[WHAT THIS TASK INVOLVES] The answer is to contain only the line containing "Green Team: [318,301,636,511]" and the lines after it through the last one, each reproduced exactly as it appears below.

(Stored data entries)
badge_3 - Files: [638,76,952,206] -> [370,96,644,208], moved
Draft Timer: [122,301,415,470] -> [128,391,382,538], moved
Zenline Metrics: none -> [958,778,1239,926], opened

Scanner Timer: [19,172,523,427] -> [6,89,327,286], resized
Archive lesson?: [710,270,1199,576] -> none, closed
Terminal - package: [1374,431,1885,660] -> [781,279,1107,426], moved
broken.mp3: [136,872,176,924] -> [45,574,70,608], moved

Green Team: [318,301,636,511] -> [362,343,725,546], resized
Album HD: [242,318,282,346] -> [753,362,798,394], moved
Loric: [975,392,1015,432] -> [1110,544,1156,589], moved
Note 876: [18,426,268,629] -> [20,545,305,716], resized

[REPLY]
Green Team: [318,301,636,511] -> [362,343,725,546], resized
Album HD: [242,318,282,346] -> [753,362,798,394], moved
Loric: [975,392,1015,432] -> [1110,544,1156,589], moved
Note 876: [18,426,268,629] -> [20,545,305,716], resized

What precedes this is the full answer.